Directions for this task: Set the whole listing down again exactly as written.

Records for the exercise:

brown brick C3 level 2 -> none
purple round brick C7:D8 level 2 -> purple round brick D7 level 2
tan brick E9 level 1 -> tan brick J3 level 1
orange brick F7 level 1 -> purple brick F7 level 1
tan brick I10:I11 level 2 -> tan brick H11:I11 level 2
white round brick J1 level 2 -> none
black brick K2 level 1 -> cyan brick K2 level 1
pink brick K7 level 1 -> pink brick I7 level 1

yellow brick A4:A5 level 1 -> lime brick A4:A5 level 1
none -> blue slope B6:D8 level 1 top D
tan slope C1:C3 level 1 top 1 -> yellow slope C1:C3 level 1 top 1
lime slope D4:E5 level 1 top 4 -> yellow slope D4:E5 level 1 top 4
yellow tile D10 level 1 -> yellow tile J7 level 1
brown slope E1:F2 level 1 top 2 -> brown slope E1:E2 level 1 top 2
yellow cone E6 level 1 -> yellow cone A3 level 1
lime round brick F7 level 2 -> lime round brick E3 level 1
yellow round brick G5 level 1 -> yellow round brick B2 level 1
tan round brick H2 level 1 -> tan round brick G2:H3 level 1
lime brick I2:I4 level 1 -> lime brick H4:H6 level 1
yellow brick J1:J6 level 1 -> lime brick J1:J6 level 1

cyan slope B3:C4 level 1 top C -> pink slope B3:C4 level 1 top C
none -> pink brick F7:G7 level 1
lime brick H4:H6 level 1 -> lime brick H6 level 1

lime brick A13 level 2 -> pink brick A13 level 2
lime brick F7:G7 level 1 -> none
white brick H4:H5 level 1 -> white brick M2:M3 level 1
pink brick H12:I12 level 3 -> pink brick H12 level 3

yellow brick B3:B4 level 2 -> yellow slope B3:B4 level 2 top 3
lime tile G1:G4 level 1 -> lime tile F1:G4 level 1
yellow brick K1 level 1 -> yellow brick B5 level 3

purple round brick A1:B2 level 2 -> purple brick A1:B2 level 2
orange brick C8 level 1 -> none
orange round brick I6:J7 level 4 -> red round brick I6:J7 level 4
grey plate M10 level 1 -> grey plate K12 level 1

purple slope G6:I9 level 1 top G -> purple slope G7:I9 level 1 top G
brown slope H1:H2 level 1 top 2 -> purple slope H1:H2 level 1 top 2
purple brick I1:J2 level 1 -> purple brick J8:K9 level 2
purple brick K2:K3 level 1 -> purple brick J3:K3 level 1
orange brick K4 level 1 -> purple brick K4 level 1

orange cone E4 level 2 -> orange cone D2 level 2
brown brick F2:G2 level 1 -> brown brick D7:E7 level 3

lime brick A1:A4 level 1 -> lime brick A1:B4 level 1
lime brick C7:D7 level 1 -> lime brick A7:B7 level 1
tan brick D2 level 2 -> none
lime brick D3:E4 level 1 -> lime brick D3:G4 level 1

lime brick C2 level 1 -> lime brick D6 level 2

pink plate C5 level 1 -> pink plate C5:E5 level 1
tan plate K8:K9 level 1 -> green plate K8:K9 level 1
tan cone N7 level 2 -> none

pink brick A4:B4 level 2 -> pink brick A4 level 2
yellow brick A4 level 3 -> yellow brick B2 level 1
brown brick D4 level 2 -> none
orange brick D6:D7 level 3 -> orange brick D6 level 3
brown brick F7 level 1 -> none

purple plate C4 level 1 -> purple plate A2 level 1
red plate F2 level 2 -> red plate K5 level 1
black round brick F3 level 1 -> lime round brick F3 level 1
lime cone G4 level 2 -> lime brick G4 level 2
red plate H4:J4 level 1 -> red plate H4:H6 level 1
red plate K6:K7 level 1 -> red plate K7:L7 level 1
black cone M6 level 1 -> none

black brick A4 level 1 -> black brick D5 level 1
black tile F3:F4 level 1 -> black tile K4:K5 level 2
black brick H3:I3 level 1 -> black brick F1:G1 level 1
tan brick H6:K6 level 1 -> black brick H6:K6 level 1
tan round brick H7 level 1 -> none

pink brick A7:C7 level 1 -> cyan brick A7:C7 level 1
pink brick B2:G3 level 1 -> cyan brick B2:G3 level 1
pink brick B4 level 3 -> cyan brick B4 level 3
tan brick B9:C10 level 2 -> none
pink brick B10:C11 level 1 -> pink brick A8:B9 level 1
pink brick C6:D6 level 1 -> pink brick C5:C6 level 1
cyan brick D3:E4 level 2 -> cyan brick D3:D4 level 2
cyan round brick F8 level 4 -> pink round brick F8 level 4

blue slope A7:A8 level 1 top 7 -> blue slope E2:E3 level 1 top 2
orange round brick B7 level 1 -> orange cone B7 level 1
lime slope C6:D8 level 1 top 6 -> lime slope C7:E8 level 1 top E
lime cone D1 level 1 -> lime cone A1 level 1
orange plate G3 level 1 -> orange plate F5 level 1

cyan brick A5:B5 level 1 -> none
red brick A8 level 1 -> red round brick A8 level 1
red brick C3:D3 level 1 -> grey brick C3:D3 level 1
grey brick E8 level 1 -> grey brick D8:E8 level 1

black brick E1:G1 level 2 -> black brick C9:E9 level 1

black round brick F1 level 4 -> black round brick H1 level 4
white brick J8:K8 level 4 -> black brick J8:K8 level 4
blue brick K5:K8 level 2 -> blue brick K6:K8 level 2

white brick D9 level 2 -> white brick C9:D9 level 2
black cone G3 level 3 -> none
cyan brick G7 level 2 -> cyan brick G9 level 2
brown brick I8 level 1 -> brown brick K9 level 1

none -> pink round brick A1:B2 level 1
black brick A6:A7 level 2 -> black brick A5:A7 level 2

Task result:
brown brick C3 level 2 -> none
purple round brick C7:D8 level 2 -> purple round brick D7 level 2
tan brick E9 level 1 -> tan brick J3 level 1
orange brick F7 level 1 -> purple brick F7 level 1
tan brick I10:I11 level 2 -> tan brick H11:I11 level 2
white round brick J1 level 2 -> none
black brick K2 level 1 -> cyan brick K2 level 1
pink brick K7 level 1 -> pink brick I7 level 1

yellow brick A4:A5 level 1 -> lime brick A4:A5 level 1
none -> blue slope B6:D8 level 1 top D
tan slope C1:C3 level 1 top 1 -> yellow slope C1:C3 level 1 top 1
lime slope D4:E5 level 1 top 4 -> yellow slope D4:E5 level 1 top 4
yellow tile D10 level 1 -> yellow tile J7 level 1
brown slope E1:F2 level 1 top 2 -> brown slope E1:E2 level 1 top 2
yellow cone E6 level 1 -> yellow cone A3 level 1
lime round brick F7 level 2 -> lime round brick E3 level 1
yellow round brick G5 level 1 -> yellow round brick B2 level 1
tan round brick H2 level 1 -> tan round brick G2:H3 level 1
lime brick I2:I4 level 1 -> lime brick H4:H6 level 1
yellow brick J1:J6 level 1 -> lime brick J1:J6 level 1

cyan slope B3:C4 level 1 top C -> pink slope B3:C4 level 1 top C
none -> pink brick F7:G7 level 1
lime brick H4:H6 level 1 -> lime brick H6 level 1

lime brick A13 level 2 -> pink brick A13 level 2
lime brick F7:G7 level 1 -> none
white brick H4:H5 level 1 -> white brick M2:M3 level 1
pink brick H12:I12 level 3 -> pink brick H12 level 3

yellow brick B3:B4 level 2 -> yellow slope B3:B4 level 2 top 3
lime tile G1:G4 level 1 -> lime tile F1:G4 level 1
yellow brick K1 level 1 -> yellow brick B5 level 3

purple round brick A1:B2 level 2 -> purple brick A1:B2 level 2
orange brick C8 level 1 -> none
orange round brick I6:J7 level 4 -> red round brick I6:J7 level 4
grey plate M10 level 1 -> grey plate K12 level 1

purple slope G6:I9 level 1 top G -> purple slope G7:I9 level 1 top G
brown slope H1:H2 level 1 top 2 -> purple slope H1:H2 level 1 top 2
purple brick I1:J2 level 1 -> purple brick J8:K9 level 2
purple brick K2:K3 level 1 -> purple brick J3:K3 level 1
orange brick K4 level 1 -> purple brick K4 level 1

orange cone E4 level 2 -> orange cone D2 level 2
brown brick F2:G2 level 1 -> brown brick D7:E7 level 3

lime brick A1:A4 level 1 -> lime brick A1:B4 level 1
lime brick C7:D7 level 1 -> lime brick A7:B7 level 1
tan brick D2 level 2 -> none
lime brick D3:E4 level 1 -> lime brick D3:G4 level 1

lime brick C2 level 1 -> lime brick D6 level 2

pink plate C5 level 1 -> pink plate C5:E5 level 1
tan plate K8:K9 level 1 -> green plate K8:K9 level 1
tan cone N7 level 2 -> none

pink brick A4:B4 level 2 -> pink brick A4 level 2
yellow brick A4 level 3 -> yellow brick B2 level 1
brown brick D4 level 2 -> none
orange brick D6:D7 level 3 -> orange brick D6 level 3
brown brick F7 level 1 -> none

purple plate C4 level 1 -> purple plate A2 level 1
red plate F2 level 2 -> red plate K5 level 1
black round brick F3 level 1 -> lime round brick F3 level 1
lime cone G4 level 2 -> lime brick G4 level 2
red plate H4:J4 level 1 -> red plate H4:H6 level 1
red plate K6:K7 level 1 -> red plate K7:L7 level 1
black cone M6 level 1 -> none

black brick A4 level 1 -> black brick D5 level 1
black tile F3:F4 level 1 -> black tile K4:K5 level 2
black brick H3:I3 level 1 -> black brick F1:G1 level 1
tan brick H6:K6 level 1 -> black brick H6:K6 level 1
tan round brick H7 level 1 -> none

pink brick A7:C7 level 1 -> cyan brick A7:C7 level 1
pink brick B2:G3 level 1 -> cyan brick B2:G3 level 1
pink brick B4 level 3 -> cyan brick B4 level 3
tan brick B9:C10 level 2 -> none
pink brick B10:C11 level 1 -> pink brick A8:B9 level 1
pink brick C6:D6 level 1 -> pink brick C5:C6 level 1
cyan brick D3:E4 level 2 -> cyan brick D3:D4 level 2
cyan round brick F8 level 4 -> pink round brick F8 level 4

blue slope A7:A8 level 1 top 7 -> blue slope E2:E3 level 1 top 2
orange round brick B7 level 1 -> orange cone B7 level 1
lime slope C6:D8 level 1 top 6 -> lime slope C7:E8 level 1 top E
lime cone D1 level 1 -> lime cone A1 level 1
orange plate G3 level 1 -> orange plate F5 level 1

cyan brick A5:B5 level 1 -> none
red brick A8 level 1 -> red round brick A8 level 1
red brick C3:D3 level 1 -> grey brick C3:D3 level 1
grey brick E8 level 1 -> grey brick D8:E8 level 1

black brick E1:G1 level 2 -> black brick C9:E9 level 1

black round brick F1 level 4 -> black round brick H1 level 4
white brick J8:K8 level 4 -> black brick J8:K8 level 4
blue brick K5:K8 level 2 -> blue brick K6:K8 level 2

white brick D9 level 2 -> white brick C9:D9 level 2
black cone G3 level 3 -> none
cyan brick G7 level 2 -> cyan brick G9 level 2
brown brick I8 level 1 -> brown brick K9 level 1

none -> pink round brick A1:B2 level 1
black brick A6:A7 level 2 -> black brick A5:A7 level 2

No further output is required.